TASK TO COMPLETE —
Copy exactly and only the lines running from the one that contains "turquoise ring (3rd from left)" to the final line of the data below, without the pictures.

AVAILABLE RECORDS —
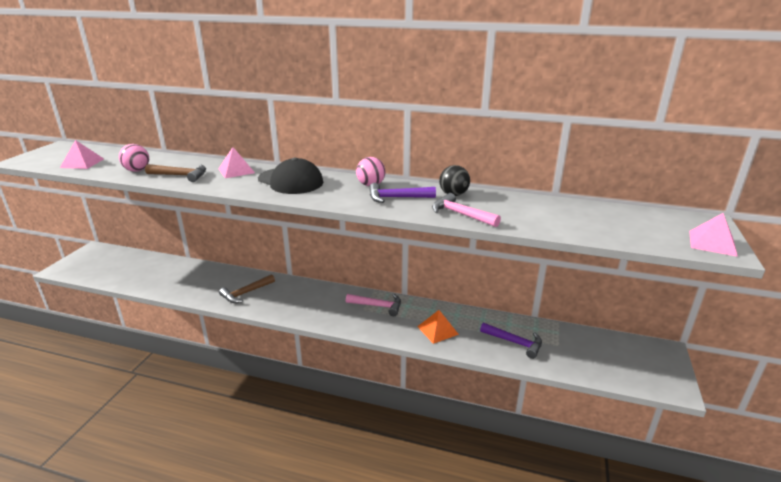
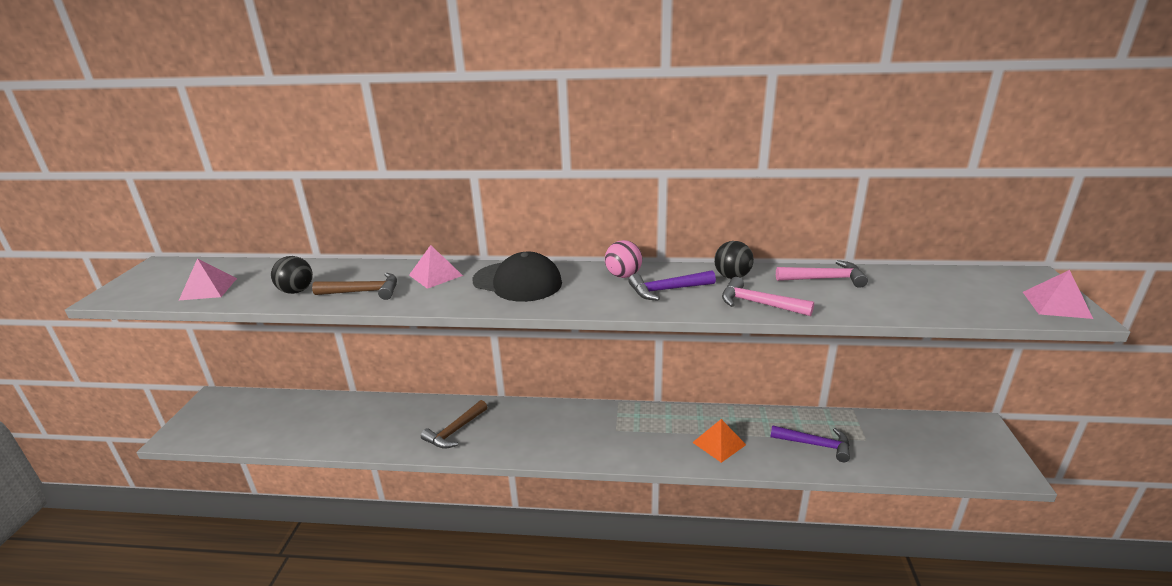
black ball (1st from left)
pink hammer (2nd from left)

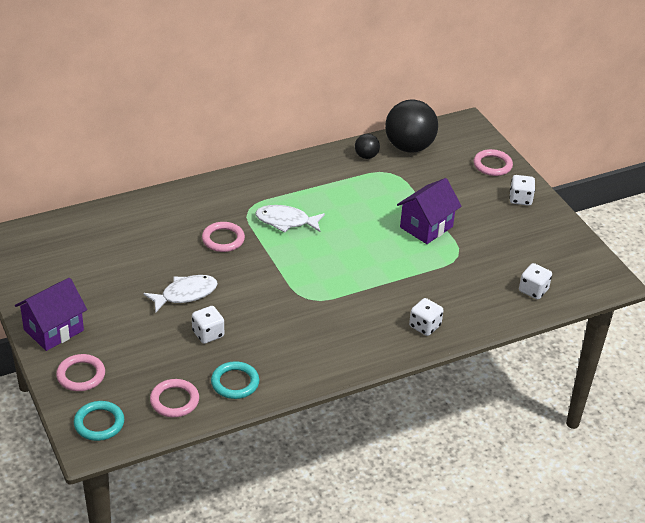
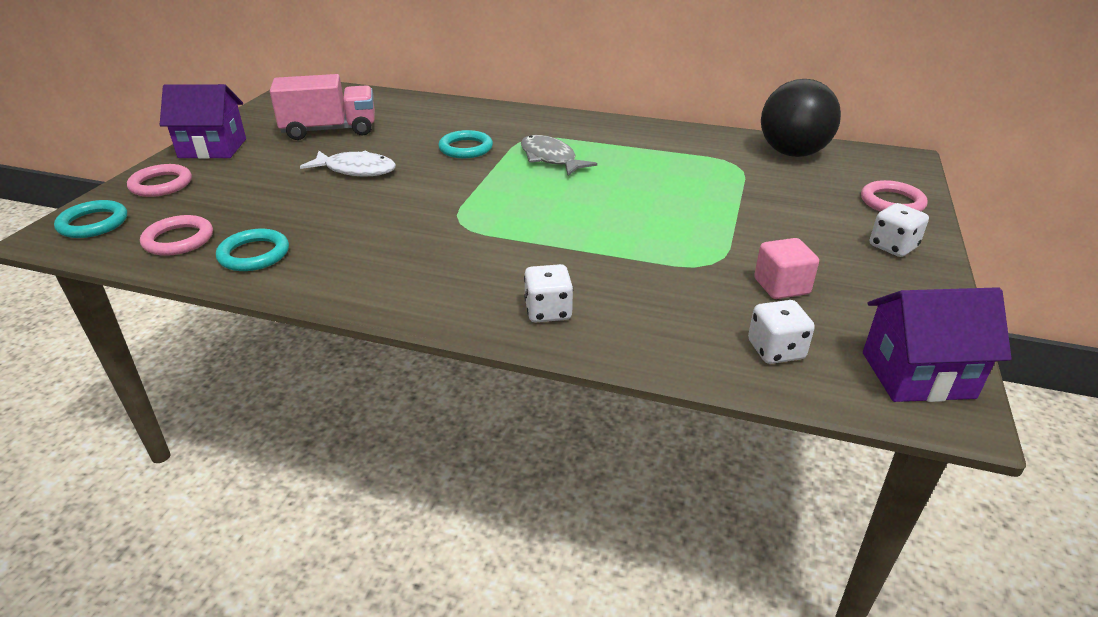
black ball (1st from left in the first image)
purple house (2nd from left)
grey fish
turquoise ring (3rd from left)
white dice (1st from left in the first image)
pink truck
pink cube

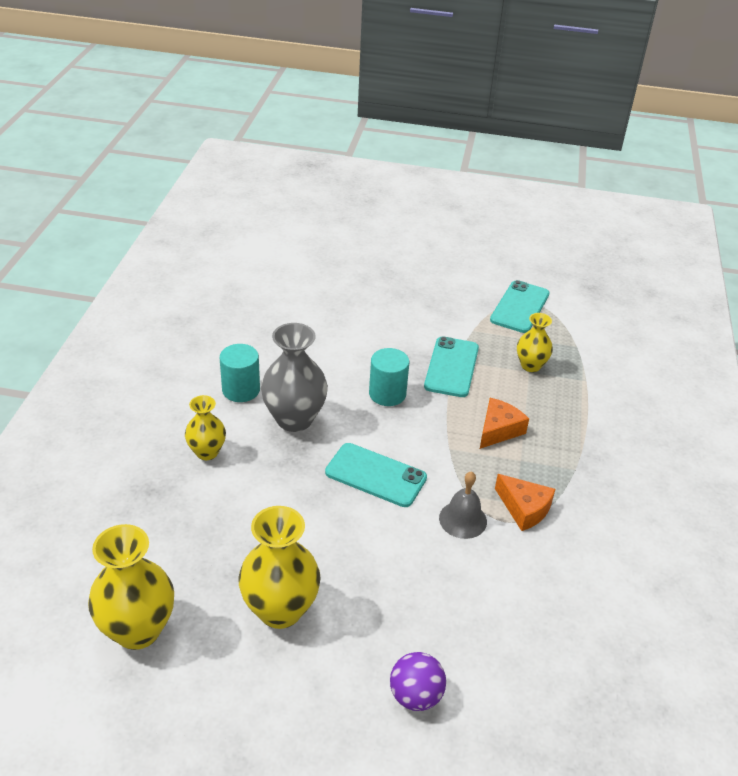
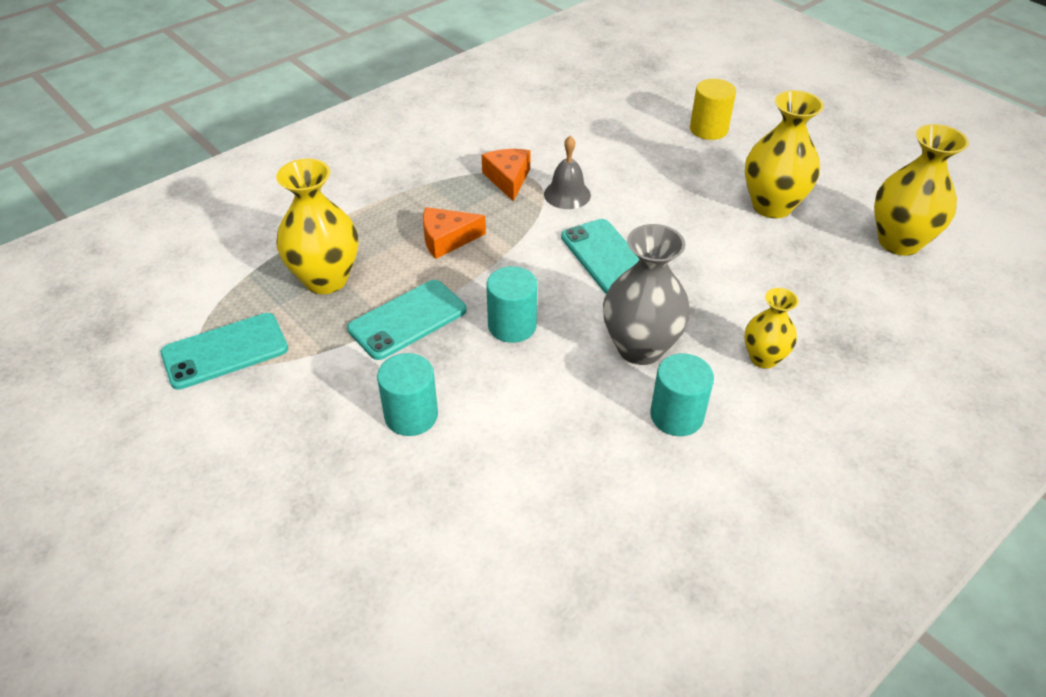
yellow vase (1st from left)
yellow cylinder
turquoise cylinder (1st from left)

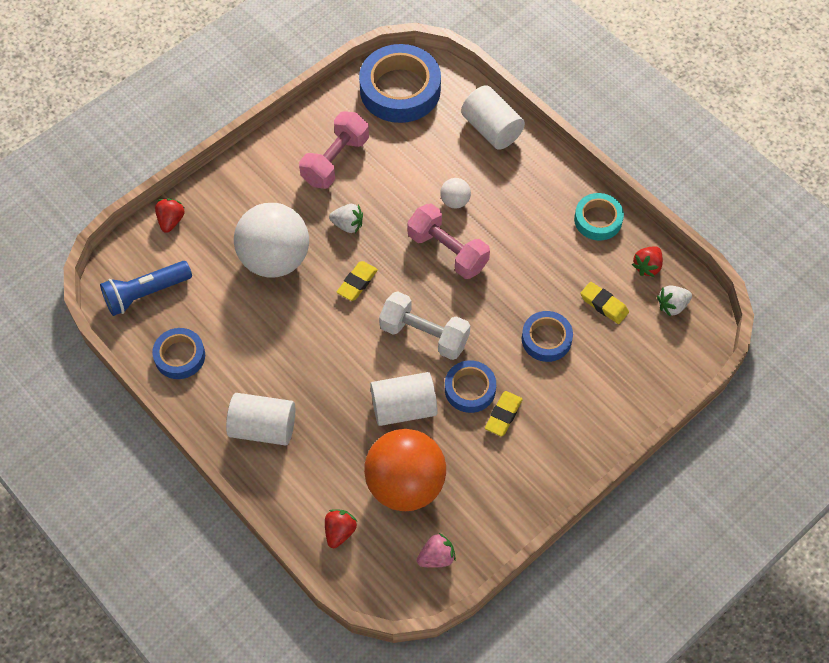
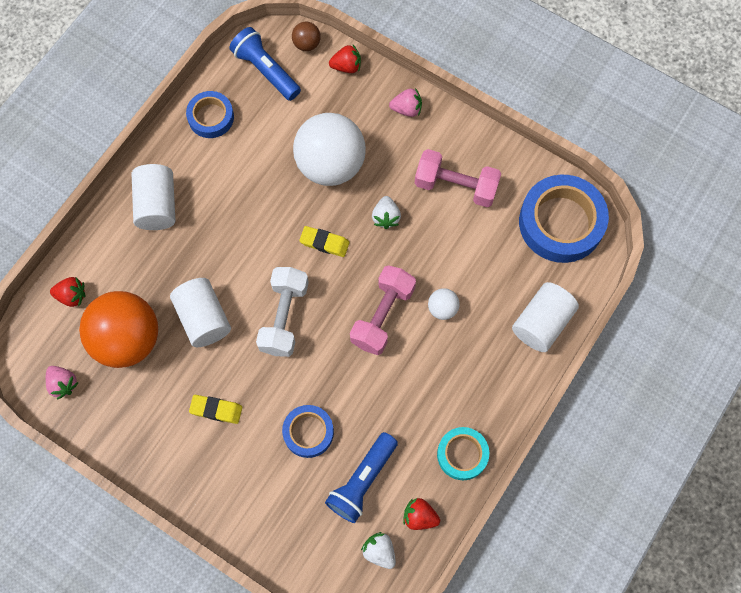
blue flashlight (2nd from left)
blue tape (3rd from left in the first image)
brown ball
pink strawberry (2nd from left)

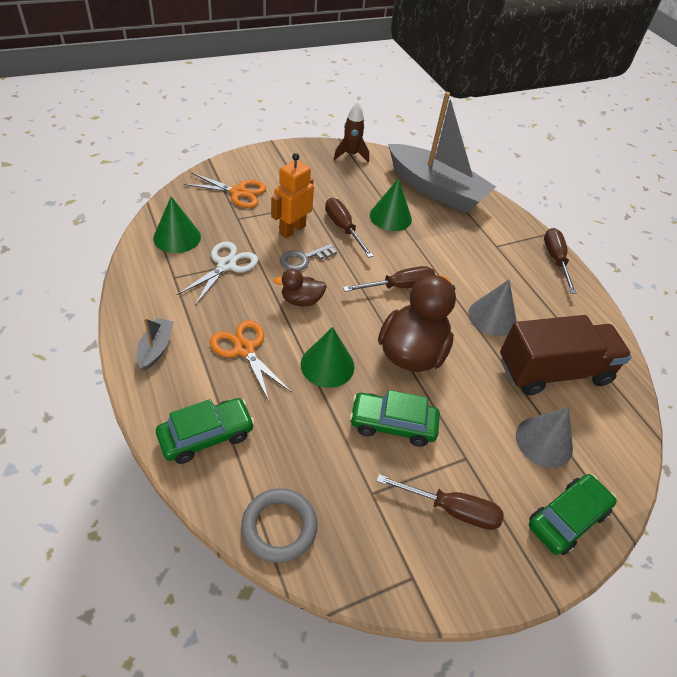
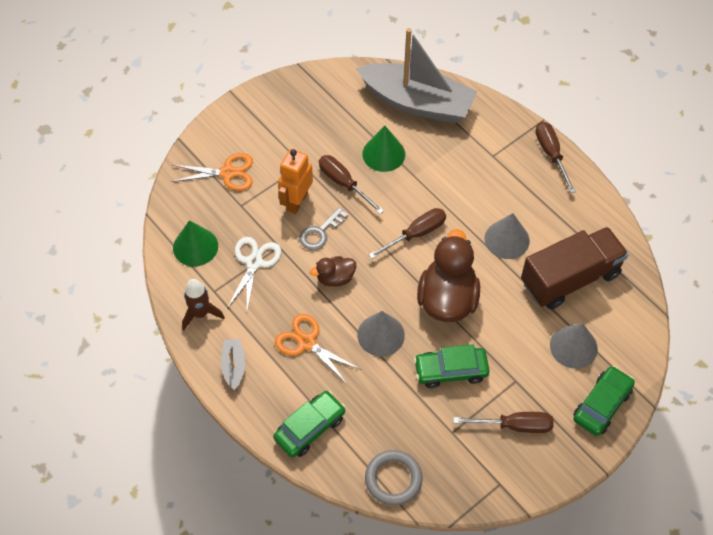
brown rocket
grey cone (1st from left)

TASK OUTPUT —
turquoise ring (3rd from left)
white dice (1st from left in the first image)
pink truck
pink cube

yellow vase (1st from left)
yellow cylinder
turquoise cylinder (1st from left)

blue flashlight (2nd from left)
blue tape (3rd from left in the first image)
brown ball
pink strawberry (2nd from left)

brown rocket
grey cone (1st from left)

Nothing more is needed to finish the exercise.